Take the entries below and return them unchanged.

Saved data entries
*** Block opens ***
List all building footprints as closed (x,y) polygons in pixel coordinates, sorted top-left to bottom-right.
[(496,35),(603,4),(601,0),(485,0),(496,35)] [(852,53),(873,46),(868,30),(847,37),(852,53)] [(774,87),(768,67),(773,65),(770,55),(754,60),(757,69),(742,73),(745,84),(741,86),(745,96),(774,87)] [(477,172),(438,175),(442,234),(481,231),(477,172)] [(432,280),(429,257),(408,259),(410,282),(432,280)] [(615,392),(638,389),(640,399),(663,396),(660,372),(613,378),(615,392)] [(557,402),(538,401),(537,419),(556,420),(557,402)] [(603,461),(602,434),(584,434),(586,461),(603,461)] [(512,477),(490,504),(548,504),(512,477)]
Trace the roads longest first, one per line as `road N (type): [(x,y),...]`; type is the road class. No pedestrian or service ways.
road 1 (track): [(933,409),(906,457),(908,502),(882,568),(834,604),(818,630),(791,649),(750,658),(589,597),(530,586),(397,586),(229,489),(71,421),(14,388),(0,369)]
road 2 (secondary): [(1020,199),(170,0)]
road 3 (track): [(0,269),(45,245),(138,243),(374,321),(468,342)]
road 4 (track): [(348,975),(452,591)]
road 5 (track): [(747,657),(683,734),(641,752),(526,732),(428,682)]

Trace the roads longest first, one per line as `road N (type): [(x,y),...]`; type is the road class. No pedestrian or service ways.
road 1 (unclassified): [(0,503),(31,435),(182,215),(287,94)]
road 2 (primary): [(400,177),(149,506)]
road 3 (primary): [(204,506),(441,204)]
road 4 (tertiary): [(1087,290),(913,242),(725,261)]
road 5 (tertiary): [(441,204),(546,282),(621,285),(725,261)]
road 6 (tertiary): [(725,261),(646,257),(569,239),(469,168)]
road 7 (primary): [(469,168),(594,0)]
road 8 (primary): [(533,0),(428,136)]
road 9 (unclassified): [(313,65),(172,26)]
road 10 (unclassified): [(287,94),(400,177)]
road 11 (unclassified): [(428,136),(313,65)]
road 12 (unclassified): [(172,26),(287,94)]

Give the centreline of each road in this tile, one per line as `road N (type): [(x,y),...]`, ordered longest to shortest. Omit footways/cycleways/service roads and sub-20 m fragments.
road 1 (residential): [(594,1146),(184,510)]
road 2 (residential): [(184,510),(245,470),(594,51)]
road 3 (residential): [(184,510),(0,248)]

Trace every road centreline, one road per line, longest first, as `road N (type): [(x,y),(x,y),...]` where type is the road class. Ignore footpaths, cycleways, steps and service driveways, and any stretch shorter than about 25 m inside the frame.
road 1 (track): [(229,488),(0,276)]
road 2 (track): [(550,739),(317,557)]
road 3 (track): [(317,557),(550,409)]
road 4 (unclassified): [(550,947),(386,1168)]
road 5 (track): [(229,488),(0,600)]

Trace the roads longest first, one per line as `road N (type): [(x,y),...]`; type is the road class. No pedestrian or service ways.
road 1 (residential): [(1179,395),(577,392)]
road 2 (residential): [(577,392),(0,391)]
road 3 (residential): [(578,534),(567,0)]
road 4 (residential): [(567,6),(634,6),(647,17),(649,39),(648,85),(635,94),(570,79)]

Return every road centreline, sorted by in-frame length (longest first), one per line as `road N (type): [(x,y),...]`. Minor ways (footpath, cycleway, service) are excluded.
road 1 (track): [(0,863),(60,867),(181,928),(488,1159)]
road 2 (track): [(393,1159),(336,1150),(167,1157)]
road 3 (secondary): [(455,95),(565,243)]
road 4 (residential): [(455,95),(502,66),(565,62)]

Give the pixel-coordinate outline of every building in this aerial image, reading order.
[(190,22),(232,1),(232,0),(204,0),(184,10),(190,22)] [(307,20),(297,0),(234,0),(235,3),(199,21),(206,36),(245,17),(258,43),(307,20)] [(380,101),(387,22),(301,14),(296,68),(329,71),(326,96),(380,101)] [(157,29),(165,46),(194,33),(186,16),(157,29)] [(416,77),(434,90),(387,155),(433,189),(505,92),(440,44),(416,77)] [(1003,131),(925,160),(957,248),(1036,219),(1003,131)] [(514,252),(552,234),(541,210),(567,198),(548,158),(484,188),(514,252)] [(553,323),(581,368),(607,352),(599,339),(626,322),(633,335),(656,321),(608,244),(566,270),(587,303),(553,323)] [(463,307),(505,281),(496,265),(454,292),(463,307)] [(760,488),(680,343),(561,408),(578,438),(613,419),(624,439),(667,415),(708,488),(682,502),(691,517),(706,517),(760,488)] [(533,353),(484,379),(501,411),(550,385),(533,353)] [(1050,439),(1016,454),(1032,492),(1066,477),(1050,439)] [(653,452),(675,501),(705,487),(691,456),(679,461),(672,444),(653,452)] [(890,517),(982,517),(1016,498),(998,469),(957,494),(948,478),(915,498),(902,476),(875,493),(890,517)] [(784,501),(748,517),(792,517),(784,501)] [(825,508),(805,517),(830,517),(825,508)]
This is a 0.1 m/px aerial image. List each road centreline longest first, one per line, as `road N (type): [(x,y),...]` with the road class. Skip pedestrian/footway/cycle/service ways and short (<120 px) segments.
*** Block closes ***
Reply to the exercise:
List all building footprints as closed (x,y) polygons in pixel coordinates, sorted top-left to bottom-right.
[(496,35),(603,4),(601,0),(485,0),(496,35)] [(852,53),(873,46),(868,30),(847,37),(852,53)] [(774,87),(768,67),(773,65),(770,55),(754,60),(757,69),(742,73),(745,84),(741,86),(745,96),(774,87)] [(477,172),(438,175),(442,234),(481,231),(477,172)] [(432,280),(429,257),(408,259),(410,282),(432,280)] [(615,392),(638,389),(640,399),(663,396),(660,372),(613,378),(615,392)] [(557,402),(538,401),(537,419),(556,420),(557,402)] [(603,461),(602,434),(584,434),(586,461),(603,461)] [(512,477),(490,504),(548,504),(512,477)]
Trace the roads longest first, one per line as `road N (type): [(x,y),...]`; type is the road class. No pedestrian or service ways.
road 1 (track): [(933,409),(906,457),(908,502),(882,568),(834,604),(818,630),(791,649),(750,658),(589,597),(530,586),(397,586),(229,489),(71,421),(14,388),(0,369)]
road 2 (secondary): [(1020,199),(170,0)]
road 3 (track): [(0,269),(45,245),(138,243),(374,321),(468,342)]
road 4 (track): [(348,975),(452,591)]
road 5 (track): [(747,657),(683,734),(641,752),(526,732),(428,682)]

Trace the roads longest first, one per line as `road N (type): [(x,y),...]`; type is the road class. No pedestrian or service ways.
road 1 (unclassified): [(0,503),(31,435),(182,215),(287,94)]
road 2 (primary): [(400,177),(149,506)]
road 3 (primary): [(204,506),(441,204)]
road 4 (tertiary): [(1087,290),(913,242),(725,261)]
road 5 (tertiary): [(441,204),(546,282),(621,285),(725,261)]
road 6 (tertiary): [(725,261),(646,257),(569,239),(469,168)]
road 7 (primary): [(469,168),(594,0)]
road 8 (primary): [(533,0),(428,136)]
road 9 (unclassified): [(313,65),(172,26)]
road 10 (unclassified): [(287,94),(400,177)]
road 11 (unclassified): [(428,136),(313,65)]
road 12 (unclassified): [(172,26),(287,94)]

Give the centreline of each road in this tile, one per line as `road N (type): [(x,y),...]`, ordered longest to shortest. Omit footways/cycleways/service roads and sub-20 m fragments.
road 1 (residential): [(594,1146),(184,510)]
road 2 (residential): [(184,510),(245,470),(594,51)]
road 3 (residential): [(184,510),(0,248)]

Trace every road centreline, one road per line, longest first, as `road N (type): [(x,y),(x,y),...]` where type is the road class. Ignore footpaths, cycleways, steps and service driveways, and any stretch shorter than about 25 m inside the frame.
road 1 (track): [(229,488),(0,276)]
road 2 (track): [(550,739),(317,557)]
road 3 (track): [(317,557),(550,409)]
road 4 (unclassified): [(550,947),(386,1168)]
road 5 (track): [(229,488),(0,600)]

Trace the roads longest first, one per line as `road N (type): [(x,y),...]`; type is the road class. No pedestrian or service ways.
road 1 (residential): [(1179,395),(577,392)]
road 2 (residential): [(577,392),(0,391)]
road 3 (residential): [(578,534),(567,0)]
road 4 (residential): [(567,6),(634,6),(647,17),(649,39),(648,85),(635,94),(570,79)]

Return every road centreline, sorted by in-frame length (longest first), one per line as `road N (type): [(x,y),...]`. Minor ways (footpath, cycleway, service) are excluded.
road 1 (track): [(0,863),(60,867),(181,928),(488,1159)]
road 2 (track): [(393,1159),(336,1150),(167,1157)]
road 3 (secondary): [(455,95),(565,243)]
road 4 (residential): [(455,95),(502,66),(565,62)]

Give the pixel-coordinate outline of every building in this aerial image, reading order.
[(190,22),(232,1),(232,0),(204,0),(184,10),(190,22)] [(307,20),(297,0),(234,0),(235,3),(199,21),(206,36),(245,17),(258,43),(307,20)] [(380,101),(387,22),(301,14),(296,68),(329,71),(326,96),(380,101)] [(157,29),(165,46),(194,33),(186,16),(157,29)] [(416,77),(434,90),(387,155),(433,189),(505,92),(440,44),(416,77)] [(1003,131),(925,160),(957,248),(1036,219),(1003,131)] [(514,252),(552,234),(541,210),(567,198),(548,158),(484,188),(514,252)] [(553,323),(581,368),(607,352),(599,339),(626,322),(633,335),(656,321),(608,244),(566,270),(587,303),(553,323)] [(463,307),(505,281),(496,265),(454,292),(463,307)] [(760,488),(680,343),(561,408),(578,438),(613,419),(624,439),(667,415),(708,488),(682,502),(691,517),(706,517),(760,488)] [(533,353),(484,379),(501,411),(550,385),(533,353)] [(1050,439),(1016,454),(1032,492),(1066,477),(1050,439)] [(653,452),(675,501),(705,487),(691,456),(679,461),(672,444),(653,452)] [(890,517),(982,517),(1016,498),(998,469),(957,494),(948,478),(915,498),(902,476),(875,493),(890,517)] [(784,501),(748,517),(792,517),(784,501)] [(825,508),(805,517),(830,517),(825,508)]
This is a 0.1 m/px aerial image. List each road centreline longest first, one per line, as `road N (type): [(x,y),...]` with the road class. Skip pedestrian/footway/cycle/service ways and short (<120 px) segments.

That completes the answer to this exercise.